▸ **RECORDED DATA**:
====

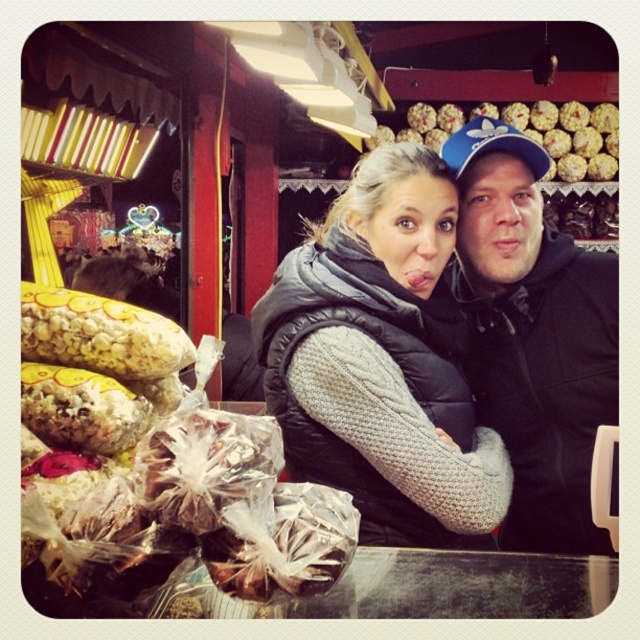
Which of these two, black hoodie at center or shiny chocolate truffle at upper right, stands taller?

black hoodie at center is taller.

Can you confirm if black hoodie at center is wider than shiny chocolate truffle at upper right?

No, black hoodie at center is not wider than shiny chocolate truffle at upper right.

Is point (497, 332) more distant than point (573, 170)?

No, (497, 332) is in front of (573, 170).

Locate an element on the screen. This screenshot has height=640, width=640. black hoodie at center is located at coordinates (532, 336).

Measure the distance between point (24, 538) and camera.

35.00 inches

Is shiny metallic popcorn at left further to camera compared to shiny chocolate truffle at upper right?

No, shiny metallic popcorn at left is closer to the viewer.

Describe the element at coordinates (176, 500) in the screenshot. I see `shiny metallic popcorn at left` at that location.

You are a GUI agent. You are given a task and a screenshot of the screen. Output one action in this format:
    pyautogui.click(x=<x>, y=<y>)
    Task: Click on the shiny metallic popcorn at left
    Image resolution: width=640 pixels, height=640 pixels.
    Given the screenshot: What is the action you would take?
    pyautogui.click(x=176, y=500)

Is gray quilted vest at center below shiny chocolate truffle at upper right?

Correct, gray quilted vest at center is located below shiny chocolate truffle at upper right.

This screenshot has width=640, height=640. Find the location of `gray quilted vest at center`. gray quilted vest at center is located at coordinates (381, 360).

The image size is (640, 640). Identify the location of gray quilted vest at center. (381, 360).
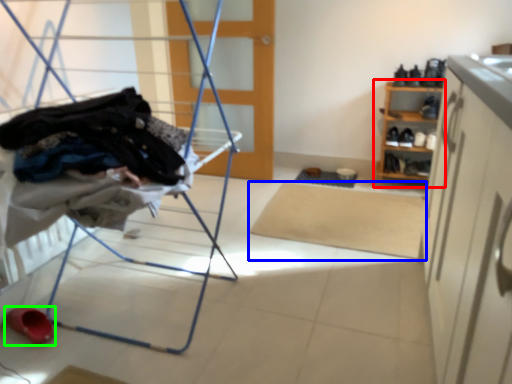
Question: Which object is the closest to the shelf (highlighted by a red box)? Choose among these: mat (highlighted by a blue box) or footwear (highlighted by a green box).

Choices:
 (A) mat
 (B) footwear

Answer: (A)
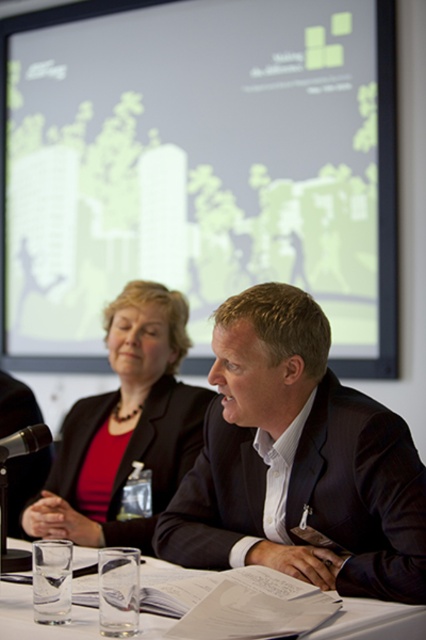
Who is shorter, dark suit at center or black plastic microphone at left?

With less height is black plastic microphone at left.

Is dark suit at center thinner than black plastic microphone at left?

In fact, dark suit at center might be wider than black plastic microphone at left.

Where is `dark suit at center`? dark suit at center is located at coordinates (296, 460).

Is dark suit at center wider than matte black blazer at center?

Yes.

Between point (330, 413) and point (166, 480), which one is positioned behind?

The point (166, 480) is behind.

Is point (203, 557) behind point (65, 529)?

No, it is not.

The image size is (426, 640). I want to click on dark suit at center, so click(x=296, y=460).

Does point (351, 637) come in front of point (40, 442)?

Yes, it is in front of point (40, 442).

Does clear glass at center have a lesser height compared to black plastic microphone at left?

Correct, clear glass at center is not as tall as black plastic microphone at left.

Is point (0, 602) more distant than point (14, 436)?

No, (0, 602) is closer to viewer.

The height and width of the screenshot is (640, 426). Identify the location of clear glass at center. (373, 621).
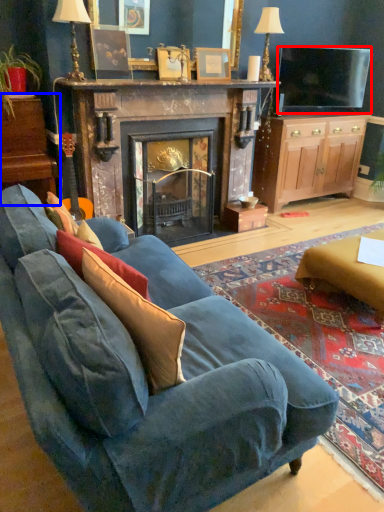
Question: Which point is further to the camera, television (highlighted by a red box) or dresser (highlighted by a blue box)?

====

▸ **TASK GOAL**: Which lines in the items above contain the word "camera"? Extract each of those lines in full.

▸ **TASK RESULT**:
Measure the distance between point (24, 538) and camera.
Is shiny metallic popcorn at left further to camera compared to shiny chocolate truffle at upper right?
Question: Which point is further to the camera, television (highlighted by a red box) or dresser (highlighted by a blue box)?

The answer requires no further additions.